• [Exercise description]
Once a line is found to contain "GATE", copy it out of the listing.

• [Information]
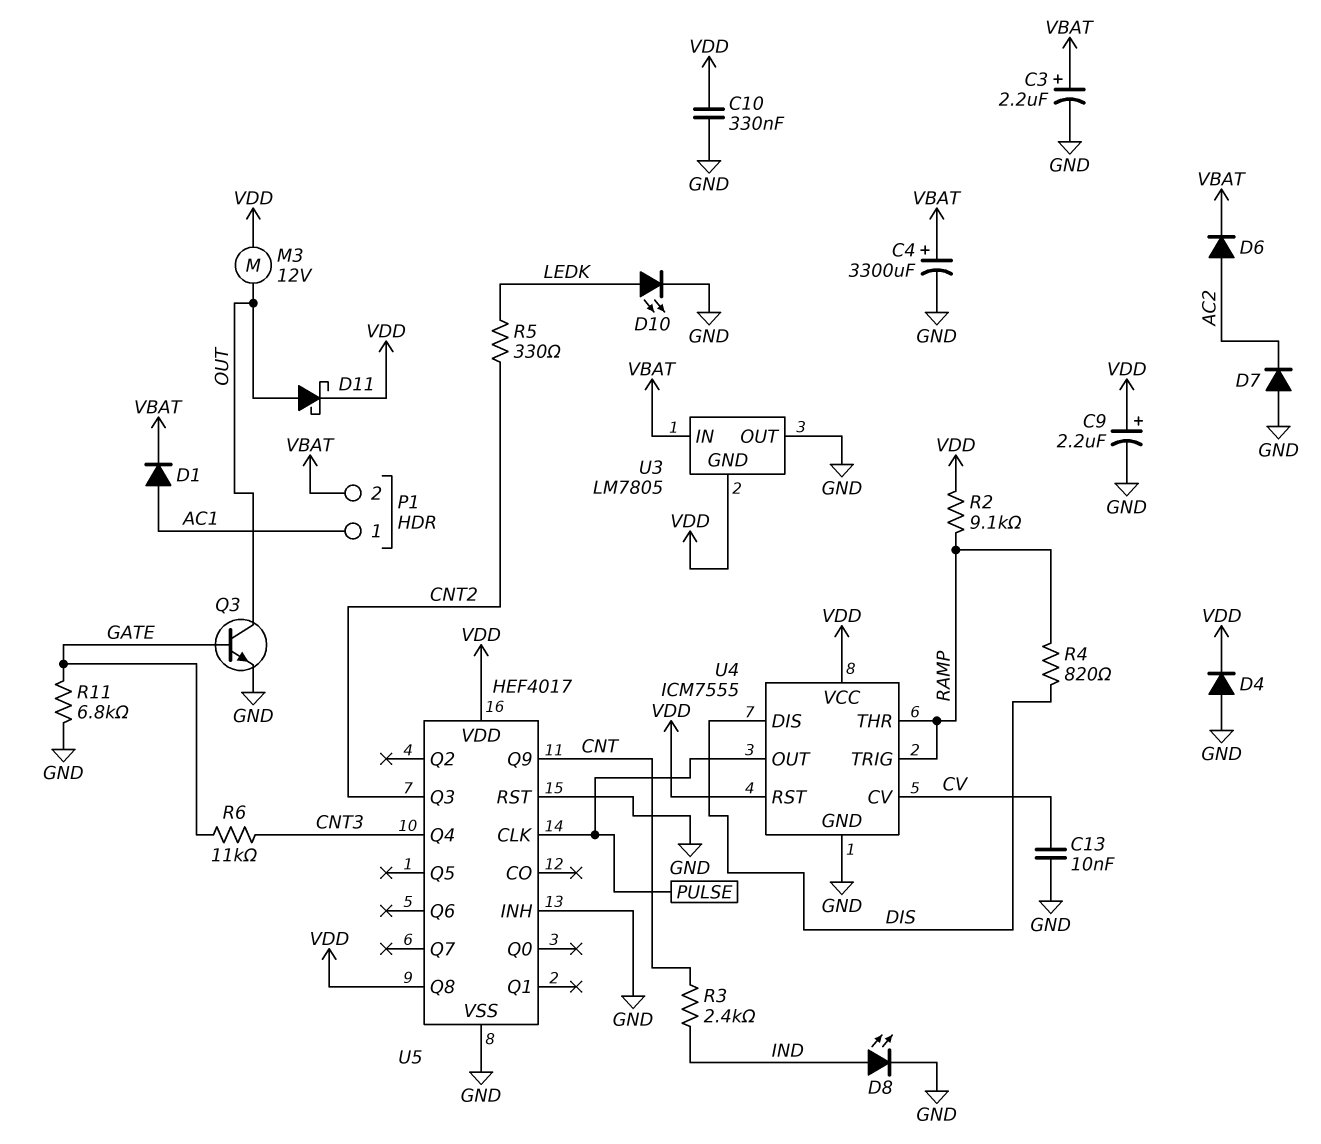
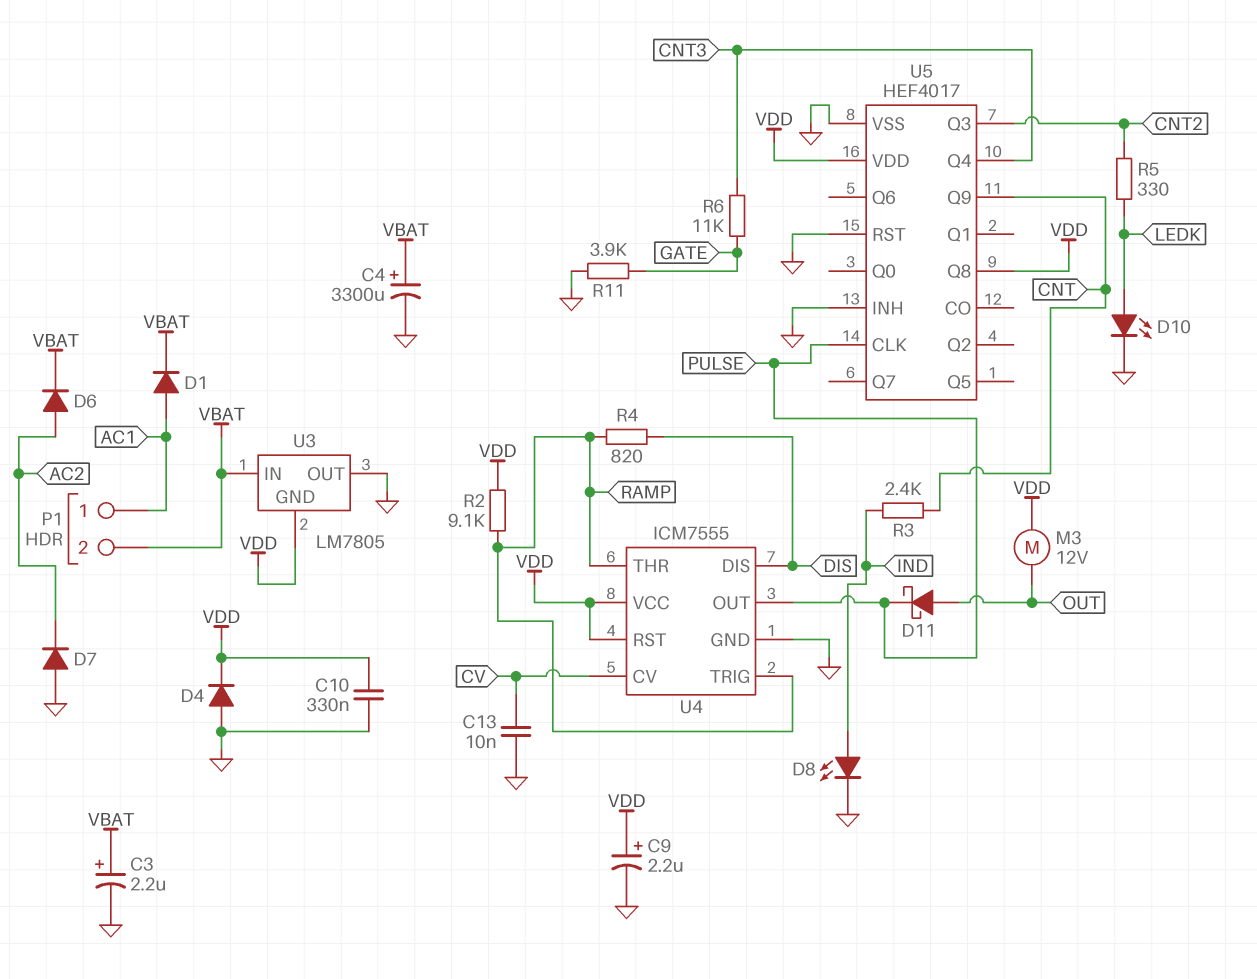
D11: schottky (A OUT, K VDD) -> schottky (A OUT, K PULSE)
Q3: NPN (B GATE, C OUT, E GND) -> none
R11: 6.8k (GATE, GND) -> 3.9k (GATE, GND)

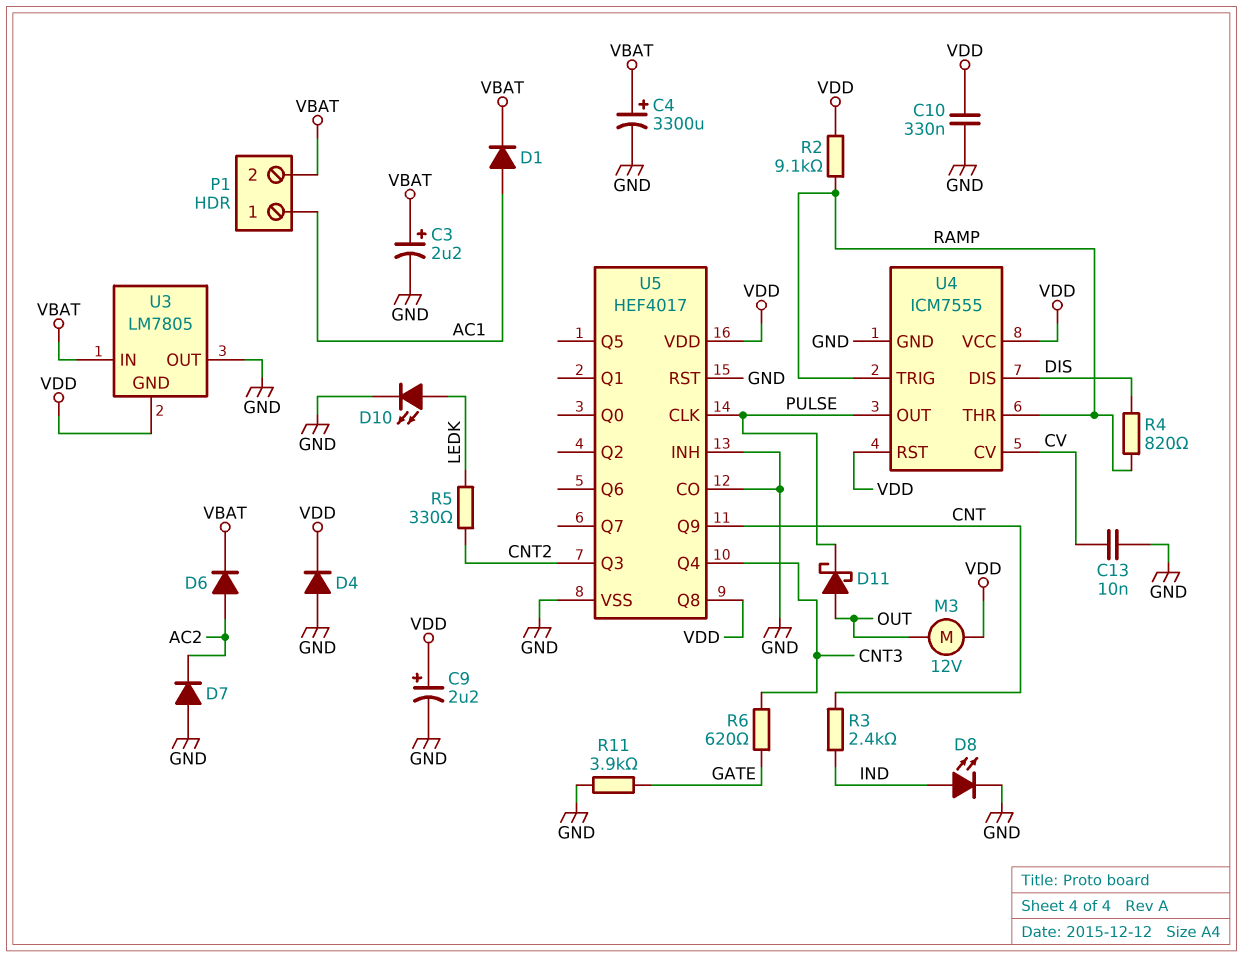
R6: 11k (CNT3, GATE) -> 620 (CNT3, GATE)
U5 pin CO: none -> GND

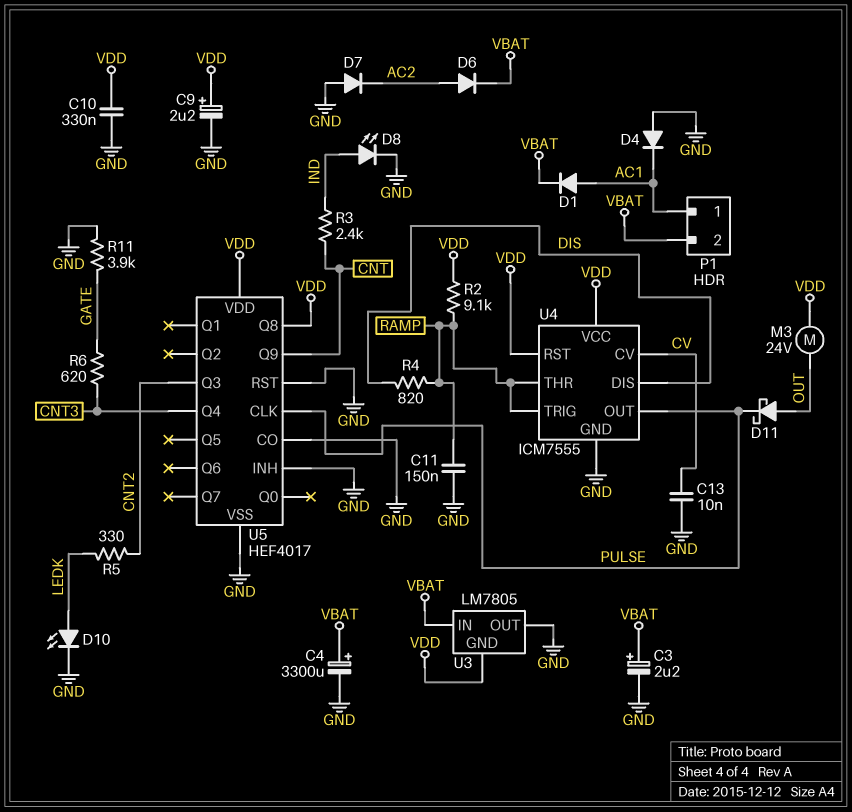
C11: none -> 150nF (GND, RAMP)
D4: diode (A GND, K VDD) -> diode (A GND, K AC1)
M3: motor 12V (OUT, VDD) -> motor 24V (OUT, VDD)

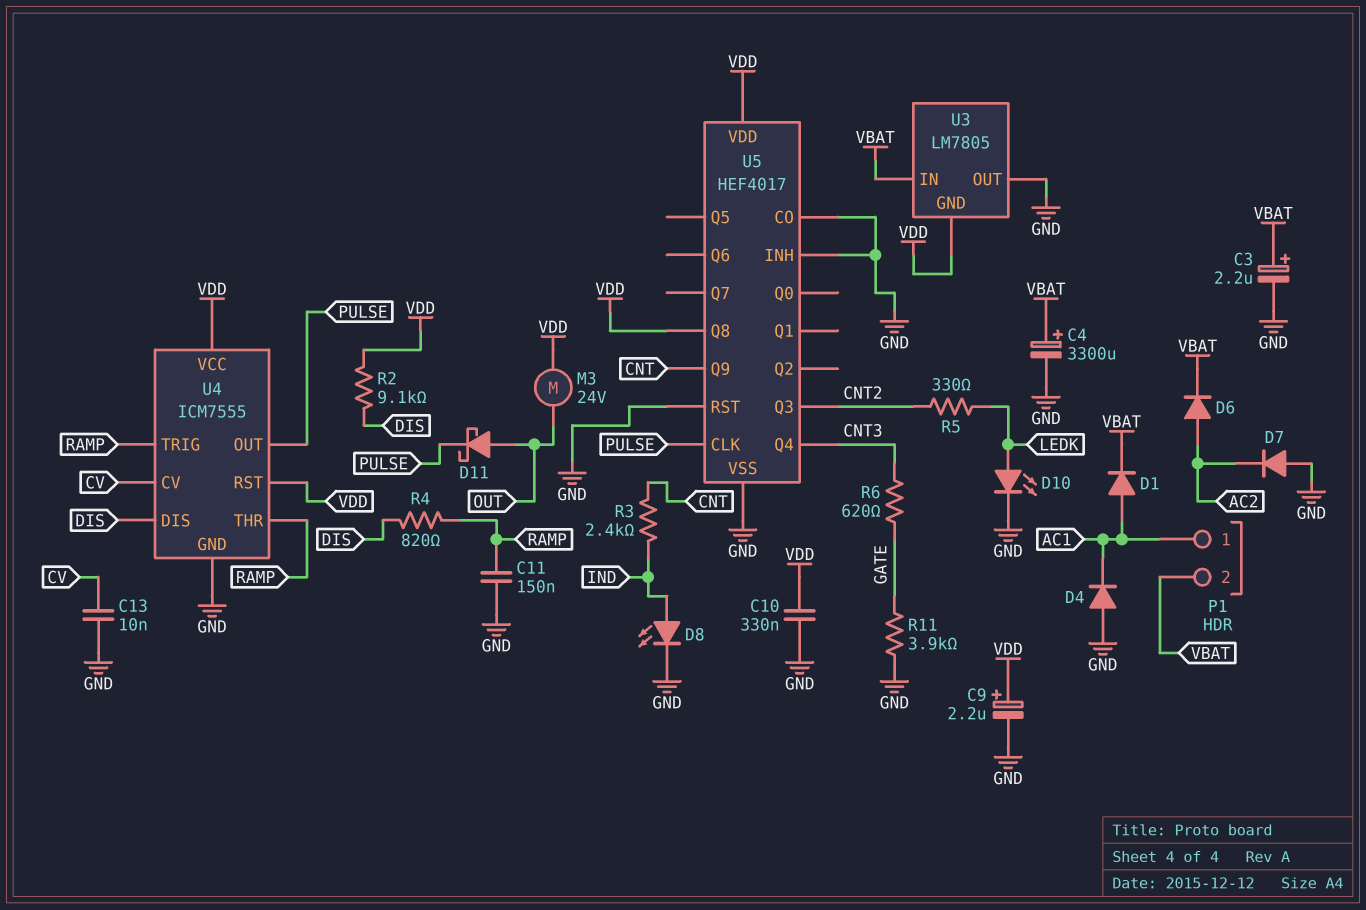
R2: 9.1k (RAMP, VDD) -> 9.1k (DIS, VDD)

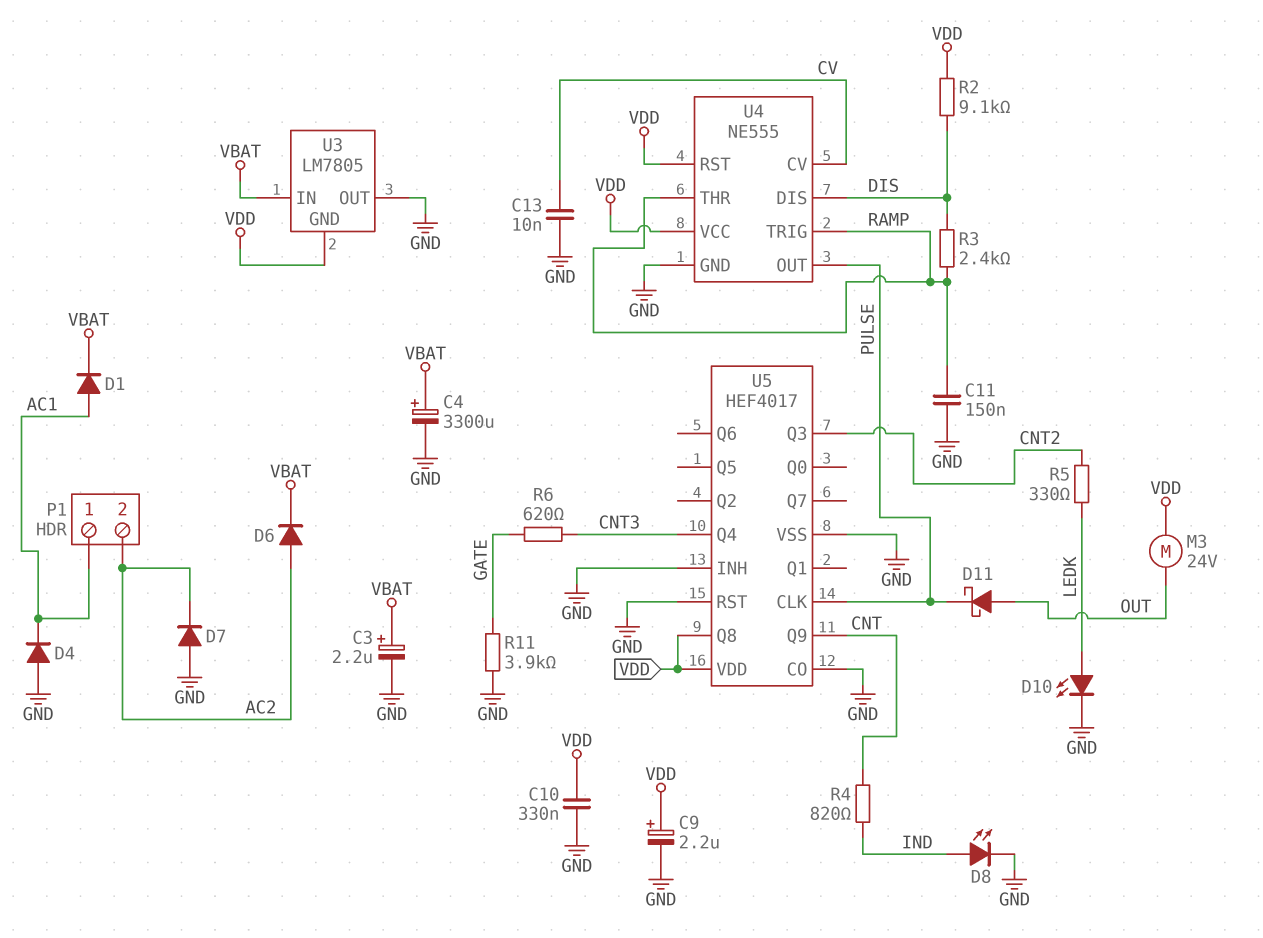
P1 pin 2: VBAT -> AC2
R3: 2.4k (CNT, IND) -> 2.4k (DIS, RAMP)
R4: 820 (DIS, RAMP) -> 820 (CNT, IND)
U4: ICM7555 -> NE555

• [Response]
Q3: NPN (B GATE, C OUT, E GND) -> none
R11: 6.8k (GATE, GND) -> 3.9k (GATE, GND)
R6: 11k (CNT3, GATE) -> 620 (CNT3, GATE)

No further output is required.